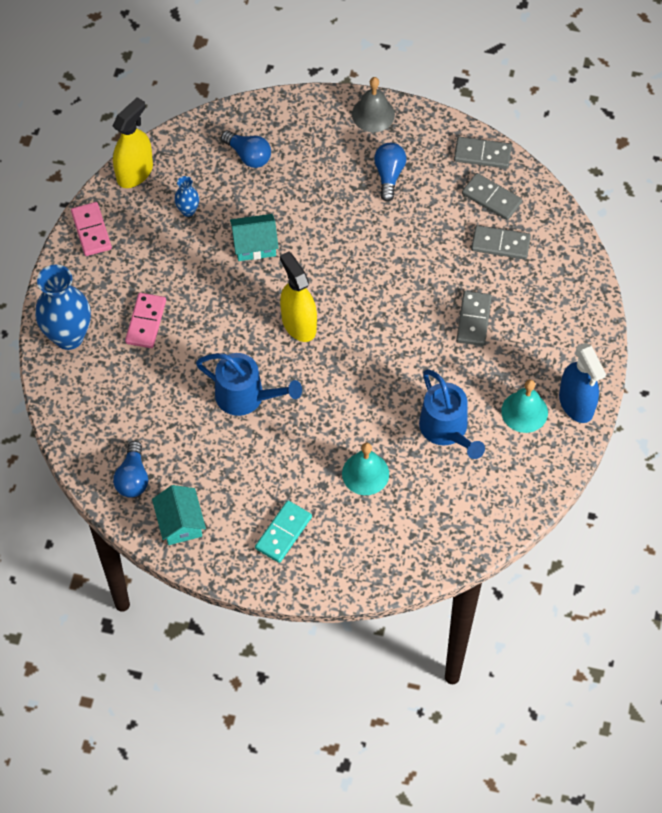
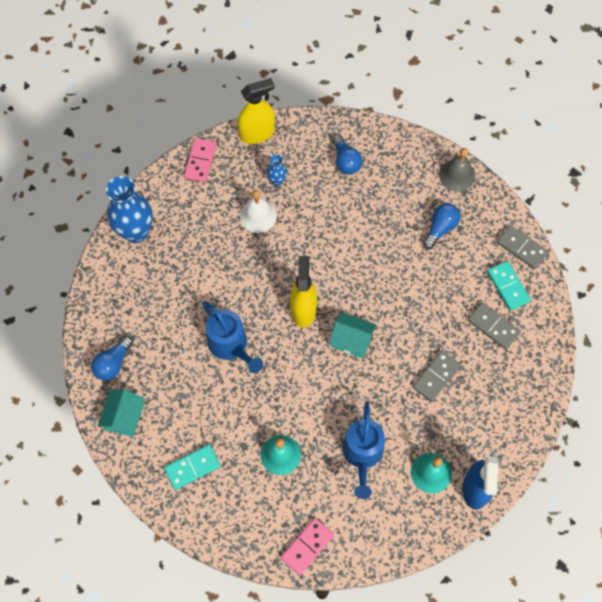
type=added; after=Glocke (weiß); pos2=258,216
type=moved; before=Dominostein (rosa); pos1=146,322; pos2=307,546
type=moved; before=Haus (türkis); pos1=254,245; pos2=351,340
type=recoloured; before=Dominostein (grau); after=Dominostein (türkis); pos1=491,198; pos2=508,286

**EXERCISE DESCRIPTION:**
None of the pictures should be carried over when the data above is transcribed exactly.

**YOUR RESPONSE:**
type=added; after=Glocke (weiß); pos2=258,216
type=moved; before=Dominostein (rosa); pos1=146,322; pos2=307,546
type=moved; before=Haus (türkis); pos1=254,245; pos2=351,340
type=recoloured; before=Dominostein (grau); after=Dominostein (türkis); pos1=491,198; pos2=508,286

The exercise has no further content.